What to work on:
Go through the entries one line at a time, and gather every line that has the word "schottky".

Information supplied:
╔══
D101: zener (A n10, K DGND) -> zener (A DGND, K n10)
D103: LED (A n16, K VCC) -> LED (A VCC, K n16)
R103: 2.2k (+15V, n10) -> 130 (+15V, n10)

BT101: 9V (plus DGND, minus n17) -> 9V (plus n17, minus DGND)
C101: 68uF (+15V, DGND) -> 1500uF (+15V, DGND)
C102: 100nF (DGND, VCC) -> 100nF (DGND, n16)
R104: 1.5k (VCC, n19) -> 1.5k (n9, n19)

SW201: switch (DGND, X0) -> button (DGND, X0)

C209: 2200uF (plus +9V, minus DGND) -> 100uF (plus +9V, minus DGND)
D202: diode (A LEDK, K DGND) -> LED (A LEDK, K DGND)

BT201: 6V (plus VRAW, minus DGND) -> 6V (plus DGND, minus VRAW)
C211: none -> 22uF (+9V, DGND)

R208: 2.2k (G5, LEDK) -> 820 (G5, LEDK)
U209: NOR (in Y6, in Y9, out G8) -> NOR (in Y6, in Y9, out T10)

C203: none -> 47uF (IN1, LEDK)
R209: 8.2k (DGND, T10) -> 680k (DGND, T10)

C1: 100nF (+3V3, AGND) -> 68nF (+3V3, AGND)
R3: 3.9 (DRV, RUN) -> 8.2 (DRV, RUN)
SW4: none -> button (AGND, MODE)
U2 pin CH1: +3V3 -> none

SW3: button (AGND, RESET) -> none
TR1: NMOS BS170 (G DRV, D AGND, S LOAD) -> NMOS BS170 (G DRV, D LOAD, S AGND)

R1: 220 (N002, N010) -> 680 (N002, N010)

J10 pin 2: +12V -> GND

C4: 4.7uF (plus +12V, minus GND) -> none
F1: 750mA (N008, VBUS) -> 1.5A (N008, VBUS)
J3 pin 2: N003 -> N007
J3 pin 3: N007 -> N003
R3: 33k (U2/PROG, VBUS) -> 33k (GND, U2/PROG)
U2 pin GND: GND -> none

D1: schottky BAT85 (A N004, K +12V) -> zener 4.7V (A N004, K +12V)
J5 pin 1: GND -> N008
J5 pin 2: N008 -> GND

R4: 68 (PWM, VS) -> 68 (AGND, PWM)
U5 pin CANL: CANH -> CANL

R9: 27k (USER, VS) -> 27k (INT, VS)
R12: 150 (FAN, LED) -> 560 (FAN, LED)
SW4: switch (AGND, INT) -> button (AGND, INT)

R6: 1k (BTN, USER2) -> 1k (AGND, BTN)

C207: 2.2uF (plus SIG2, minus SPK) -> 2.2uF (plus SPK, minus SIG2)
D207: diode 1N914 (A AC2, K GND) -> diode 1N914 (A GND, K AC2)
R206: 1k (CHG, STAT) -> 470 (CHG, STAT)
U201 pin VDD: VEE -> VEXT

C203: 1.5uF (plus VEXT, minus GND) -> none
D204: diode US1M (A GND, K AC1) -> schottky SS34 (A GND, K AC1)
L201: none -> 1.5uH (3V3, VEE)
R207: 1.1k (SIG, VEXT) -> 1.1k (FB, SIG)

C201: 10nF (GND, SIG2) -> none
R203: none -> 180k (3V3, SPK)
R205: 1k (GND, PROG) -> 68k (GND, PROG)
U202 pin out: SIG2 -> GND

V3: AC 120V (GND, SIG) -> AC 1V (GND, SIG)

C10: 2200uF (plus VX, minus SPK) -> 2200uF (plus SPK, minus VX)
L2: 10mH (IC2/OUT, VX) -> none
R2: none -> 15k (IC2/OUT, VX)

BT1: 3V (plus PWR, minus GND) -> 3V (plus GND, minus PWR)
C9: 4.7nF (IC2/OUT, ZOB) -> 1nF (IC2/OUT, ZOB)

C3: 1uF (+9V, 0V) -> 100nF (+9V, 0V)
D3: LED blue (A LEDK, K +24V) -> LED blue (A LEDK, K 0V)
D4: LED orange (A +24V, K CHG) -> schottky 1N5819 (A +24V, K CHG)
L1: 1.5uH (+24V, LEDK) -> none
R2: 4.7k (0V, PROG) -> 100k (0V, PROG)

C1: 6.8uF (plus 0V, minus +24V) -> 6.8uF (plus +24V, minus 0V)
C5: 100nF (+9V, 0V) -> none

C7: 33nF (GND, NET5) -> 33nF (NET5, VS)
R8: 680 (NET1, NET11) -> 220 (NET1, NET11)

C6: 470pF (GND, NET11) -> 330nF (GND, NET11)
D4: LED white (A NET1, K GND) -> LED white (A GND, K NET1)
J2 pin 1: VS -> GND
╚══
Written solution:
D1: schottky BAT85 (A N004, K +12V) -> zener 4.7V (A N004, K +12V)
D204: diode US1M (A GND, K AC1) -> schottky SS34 (A GND, K AC1)
D4: LED orange (A +24V, K CHG) -> schottky 1N5819 (A +24V, K CHG)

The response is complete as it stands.